Data shown:

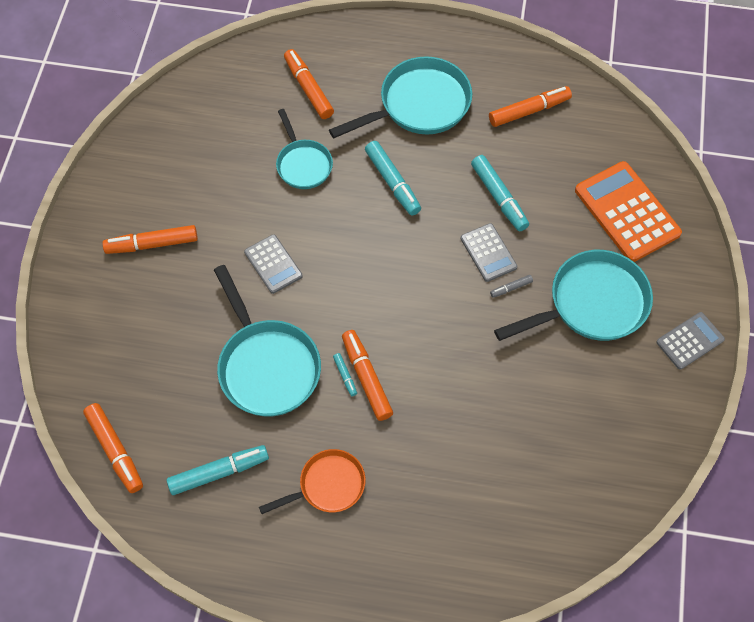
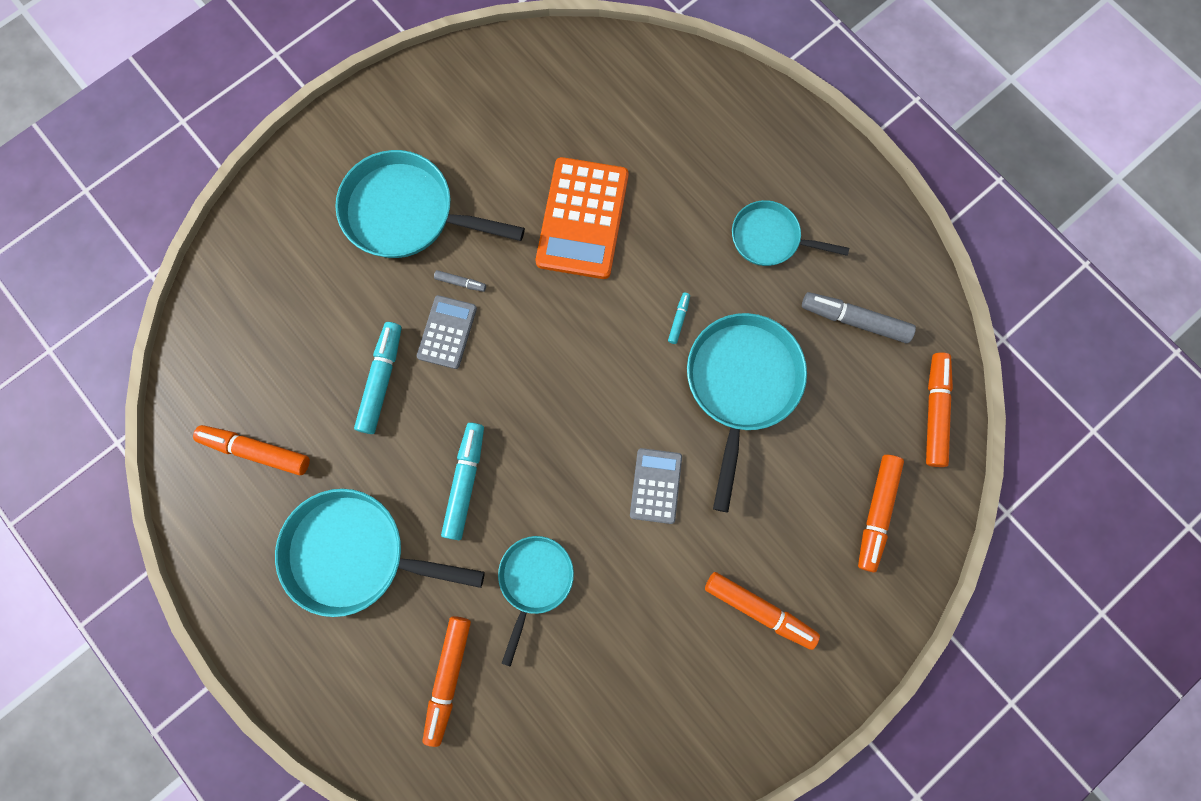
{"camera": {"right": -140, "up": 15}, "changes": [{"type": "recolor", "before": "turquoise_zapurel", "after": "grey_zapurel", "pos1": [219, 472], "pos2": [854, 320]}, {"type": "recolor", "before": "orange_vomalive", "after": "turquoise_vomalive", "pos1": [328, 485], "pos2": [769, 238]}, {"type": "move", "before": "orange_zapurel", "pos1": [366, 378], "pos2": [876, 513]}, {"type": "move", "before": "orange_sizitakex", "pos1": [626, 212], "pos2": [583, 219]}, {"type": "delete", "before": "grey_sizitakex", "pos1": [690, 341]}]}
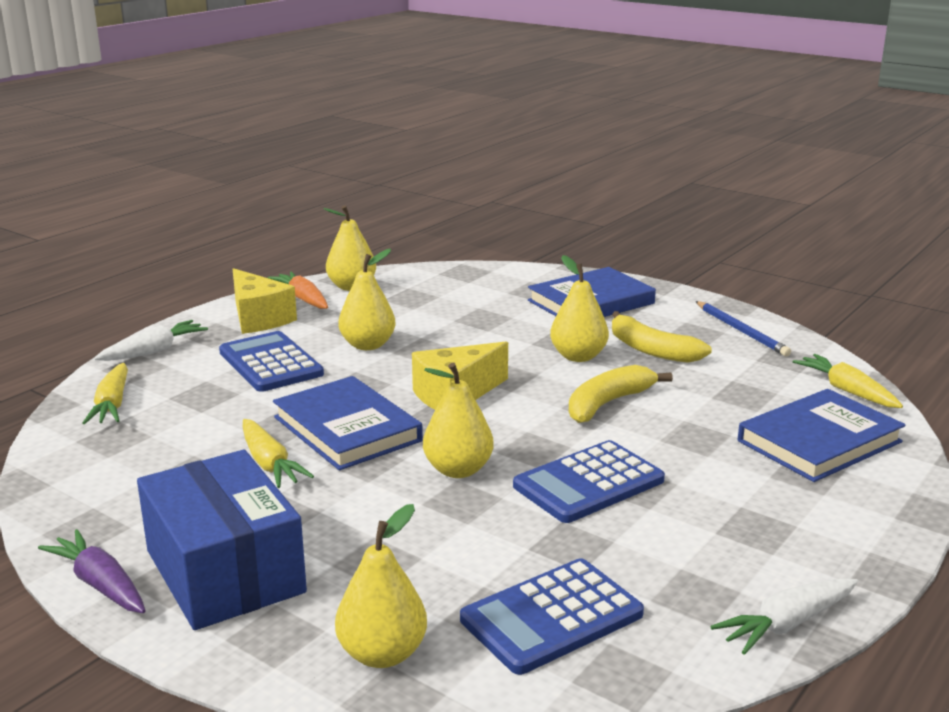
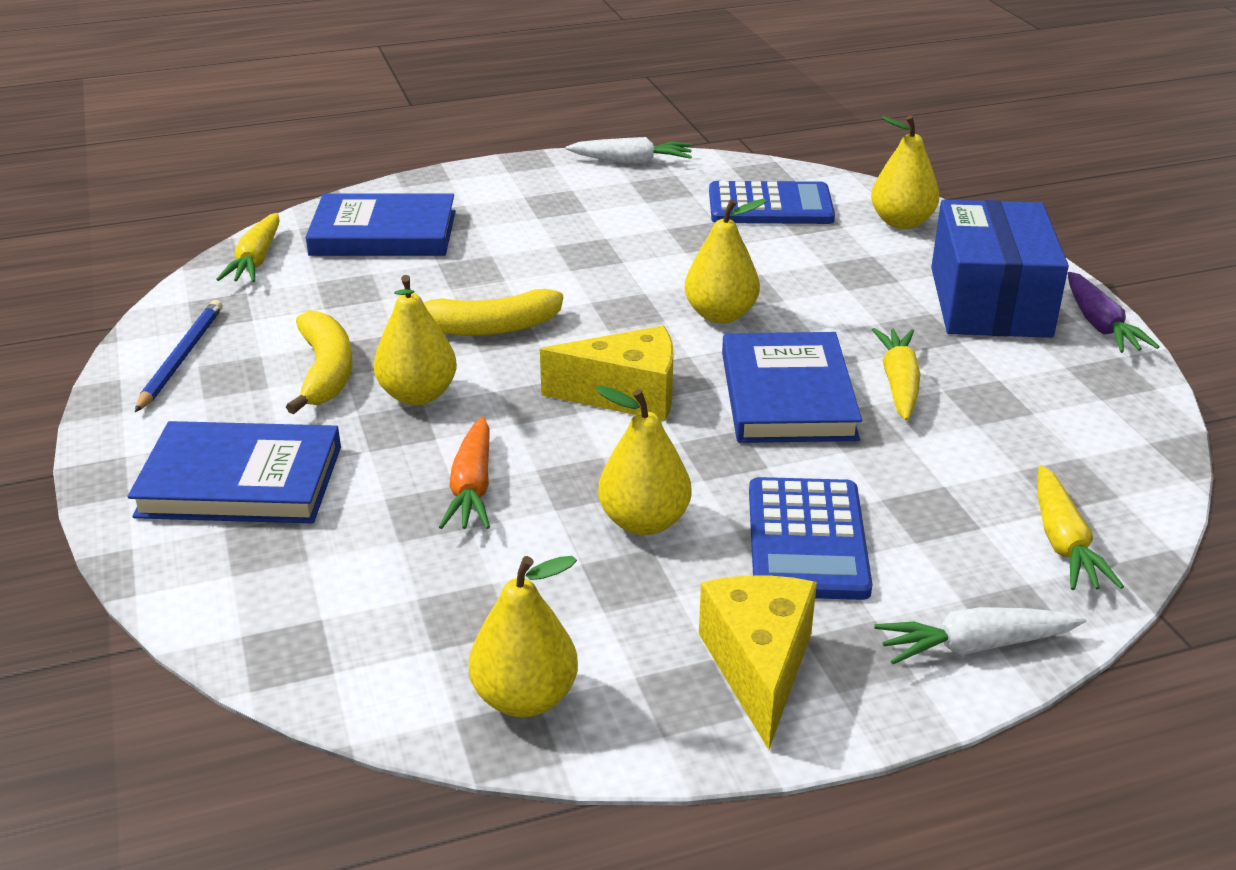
{"camera": {"right": -145, "up": 10}, "changes": [{"type": "rotate", "before": "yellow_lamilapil", "pos1": [112, 404], "pos2": [1063, 542], "turn": 150}, {"type": "move", "before": "orange_lamilapil", "pos1": [303, 299], "pos2": [472, 487]}, {"type": "delete", "before": "blue_sizitakex", "pos1": [588, 483]}]}
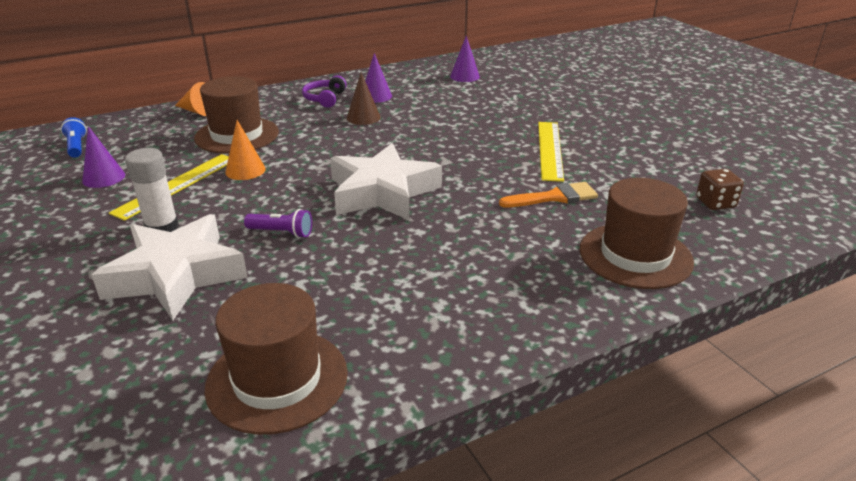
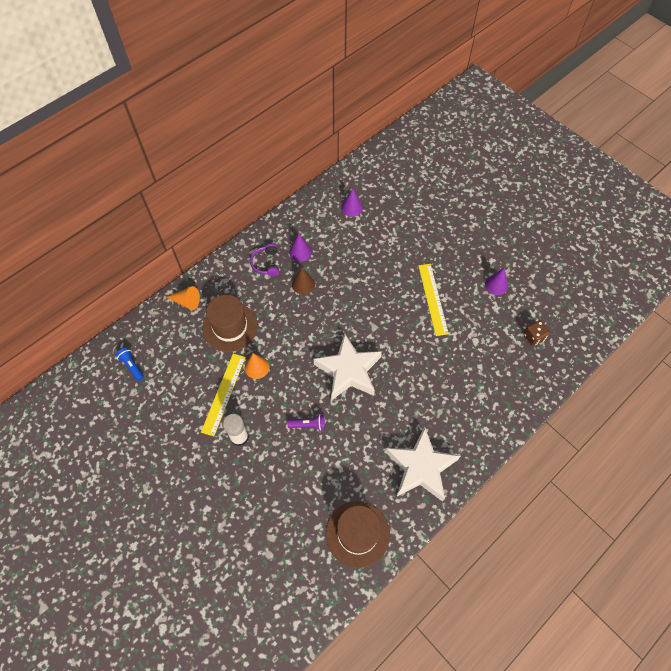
{"camera": {"right": -15, "up": 30}, "changes": [{"type": "move", "before": "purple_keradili", "pos1": [104, 178], "pos2": [496, 285]}, {"type": "move", "before": "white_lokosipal", "pos1": [176, 275], "pos2": [420, 467]}, {"type": "delete", "before": "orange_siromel", "pos1": [554, 197]}, {"type": "delete", "before": "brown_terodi", "pos1": [635, 255]}]}
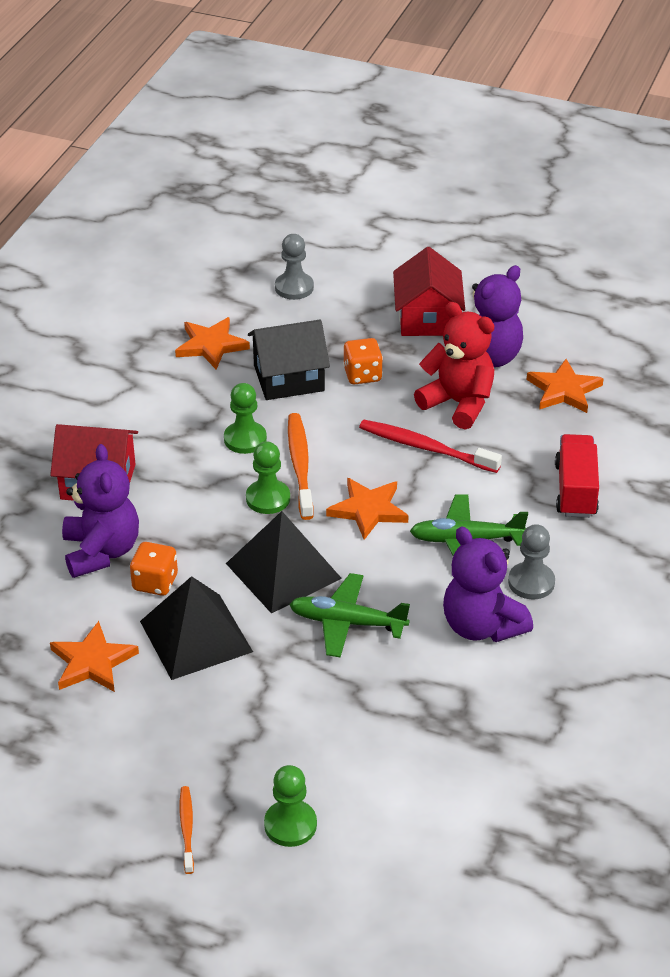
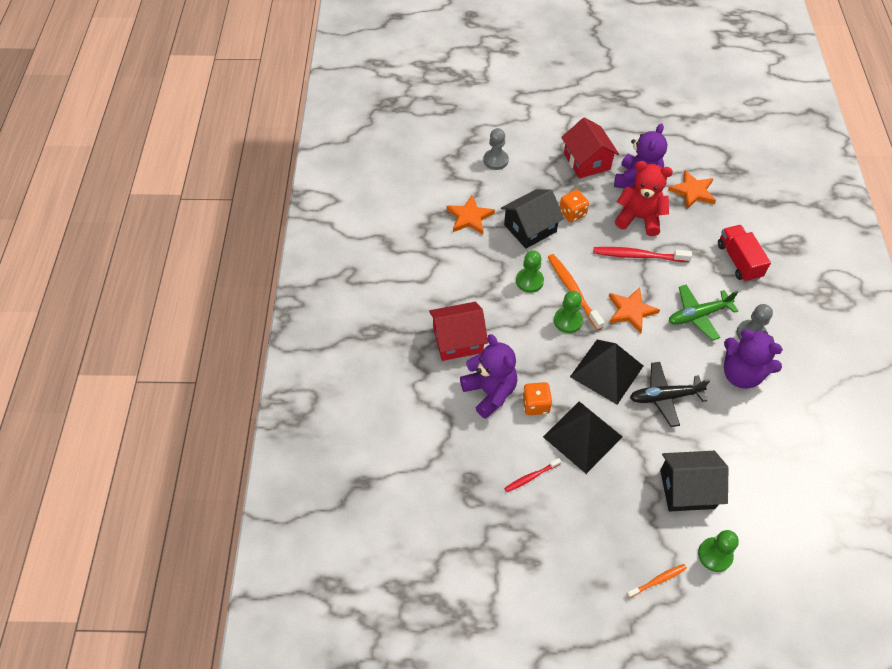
{"camera": {"right": -20, "up": 15}, "changes": [{"type": "replace", "before": "orange_lokosipal", "after": "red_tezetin", "pos1": [92, 662], "pos2": [531, 477]}, {"type": "rotate", "before": "orange_tezetin", "pos1": [187, 829], "pos2": [657, 580], "turn": 90}, {"type": "recolor", "before": "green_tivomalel", "after": "black_tivomalel", "pos1": [347, 623], "pos2": [664, 397]}, {"type": "insert", "after": "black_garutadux", "pos2": [687, 489]}]}
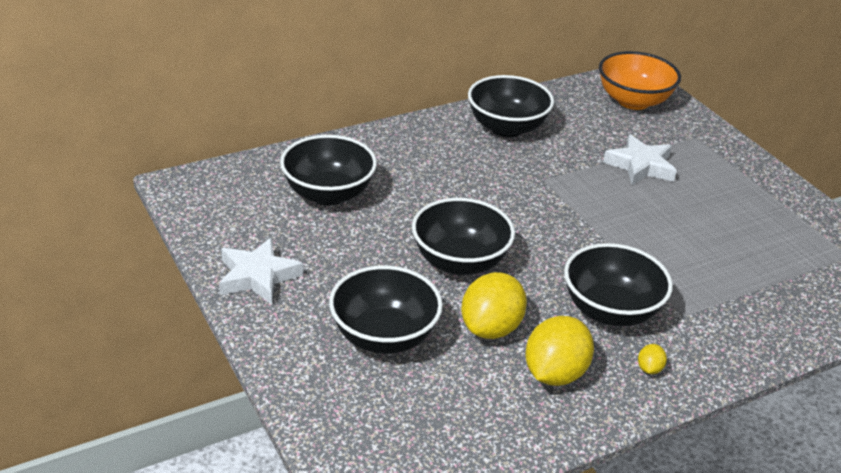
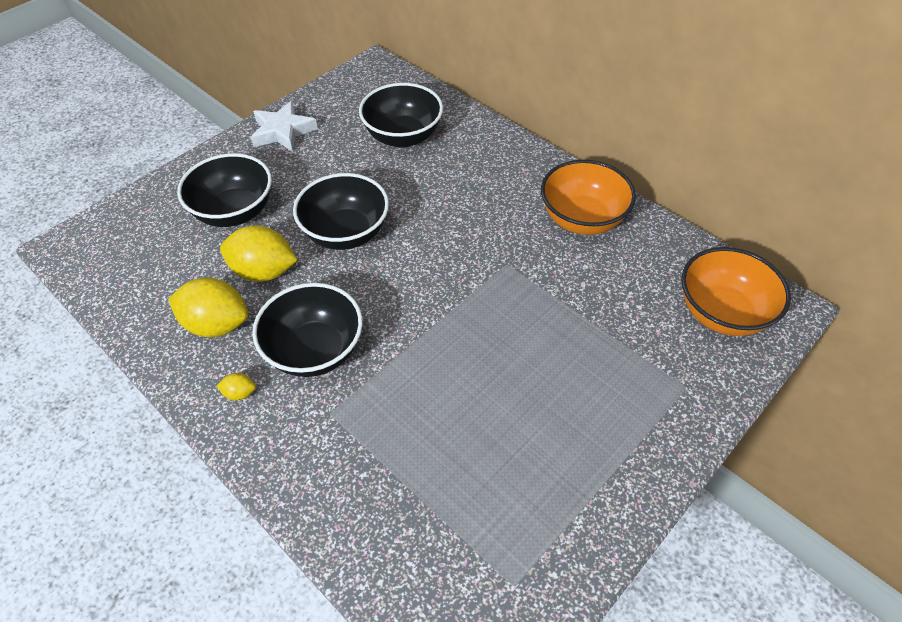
{"camera": {"right": 75, "up": 15}, "changes": [{"type": "recolor", "before": "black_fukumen", "after": "orange_fukumen", "pos1": [507, 128], "pos2": [582, 219]}, {"type": "delete", "before": "white_lokosipal", "pos1": [640, 166]}]}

Exercise details: Nothing but the records themselves, exact and complete, should be returned; leave the pictures out.

Solved problem:
{"camera": {"right": -140, "up": 15}, "changes": [{"type": "recolor", "before": "turquoise_zapurel", "after": "grey_zapurel", "pos1": [219, 472], "pos2": [854, 320]}, {"type": "recolor", "before": "orange_vomalive", "after": "turquoise_vomalive", "pos1": [328, 485], "pos2": [769, 238]}, {"type": "move", "before": "orange_zapurel", "pos1": [366, 378], "pos2": [876, 513]}, {"type": "move", "before": "orange_sizitakex", "pos1": [626, 212], "pos2": [583, 219]}, {"type": "delete", "before": "grey_sizitakex", "pos1": [690, 341]}]}
{"camera": {"right": -145, "up": 10}, "changes": [{"type": "rotate", "before": "yellow_lamilapil", "pos1": [112, 404], "pos2": [1063, 542], "turn": 150}, {"type": "move", "before": "orange_lamilapil", "pos1": [303, 299], "pos2": [472, 487]}, {"type": "delete", "before": "blue_sizitakex", "pos1": [588, 483]}]}
{"camera": {"right": -15, "up": 30}, "changes": [{"type": "move", "before": "purple_keradili", "pos1": [104, 178], "pos2": [496, 285]}, {"type": "move", "before": "white_lokosipal", "pos1": [176, 275], "pos2": [420, 467]}, {"type": "delete", "before": "orange_siromel", "pos1": [554, 197]}, {"type": "delete", "before": "brown_terodi", "pos1": [635, 255]}]}
{"camera": {"right": -20, "up": 15}, "changes": [{"type": "replace", "before": "orange_lokosipal", "after": "red_tezetin", "pos1": [92, 662], "pos2": [531, 477]}, {"type": "rotate", "before": "orange_tezetin", "pos1": [187, 829], "pos2": [657, 580], "turn": 90}, {"type": "recolor", "before": "green_tivomalel", "after": "black_tivomalel", "pos1": [347, 623], "pos2": [664, 397]}, {"type": "insert", "after": "black_garutadux", "pos2": [687, 489]}]}
{"camera": {"right": 75, "up": 15}, "changes": [{"type": "recolor", "before": "black_fukumen", "after": "orange_fukumen", "pos1": [507, 128], "pos2": [582, 219]}, {"type": "delete", "before": "white_lokosipal", "pos1": [640, 166]}]}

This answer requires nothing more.